● Exercise requirements:
Leaving out every picture, output the records below exactly as they are.

Frame-by-frame shape edits:
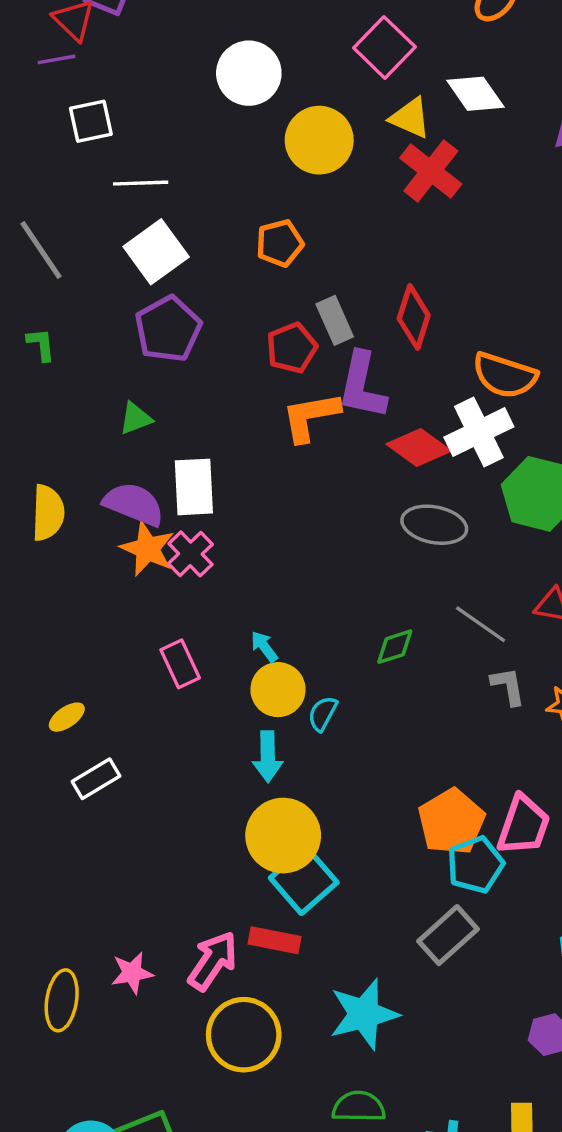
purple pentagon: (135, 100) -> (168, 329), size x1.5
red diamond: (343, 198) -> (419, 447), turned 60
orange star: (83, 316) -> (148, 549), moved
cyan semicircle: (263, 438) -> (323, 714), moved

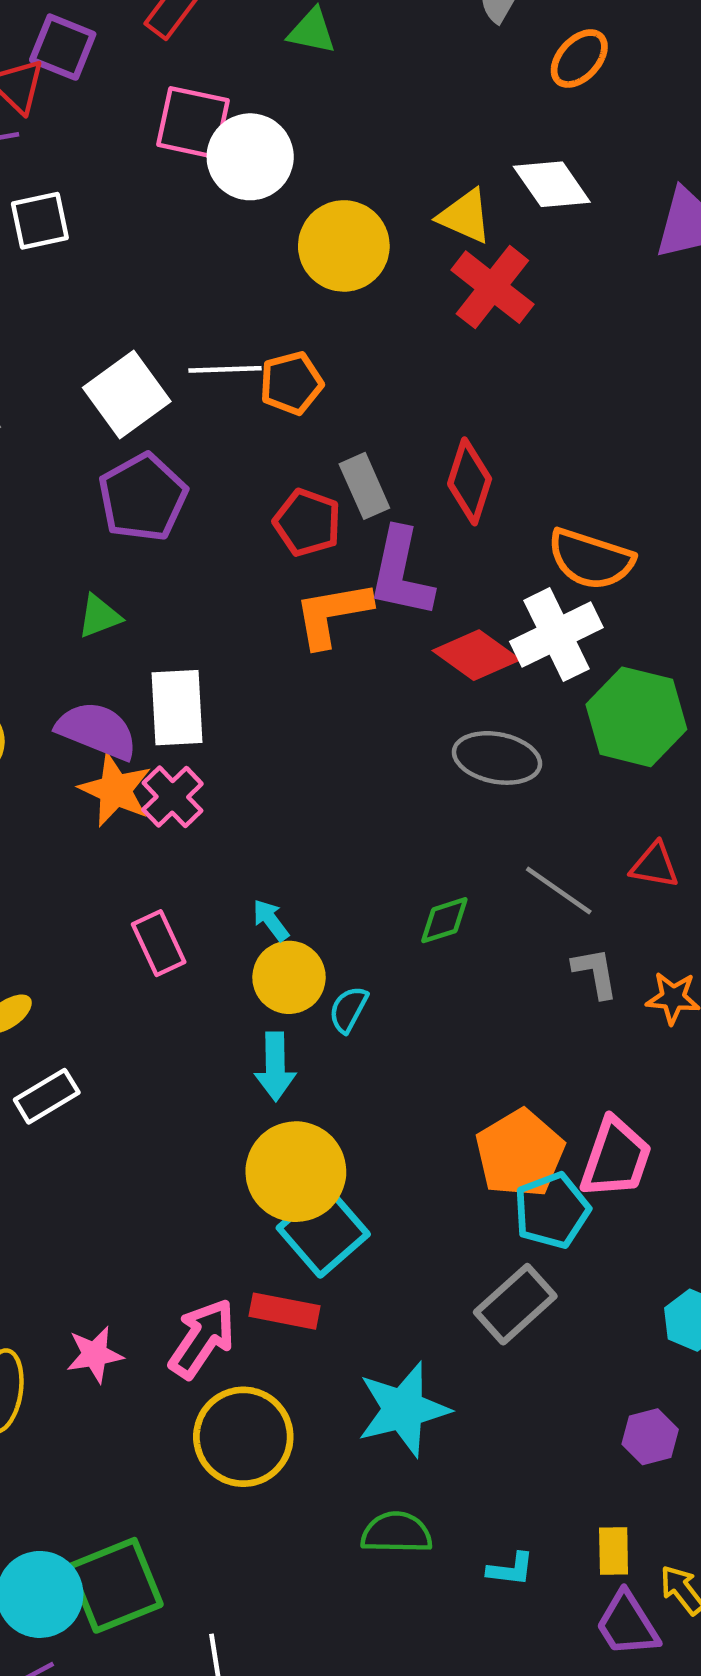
pink square: (384, 47) -> (193, 123), moved, turned -32
white line: (141, 183) -> (225, 369), moved
red pentagon: (292, 348) -> (307, 523), turned -30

● Solution to this exercise:
purple pentagon: (135, 100) -> (168, 329), size x1.5
red diamond: (343, 198) -> (419, 447), turned 60
orange star: (83, 316) -> (148, 549), moved
cyan semicircle: (263, 438) -> (323, 714), moved

pink square: (384, 47) -> (193, 123), moved, turned -32
white line: (141, 183) -> (225, 369), moved
red pentagon: (292, 348) -> (307, 523), turned -30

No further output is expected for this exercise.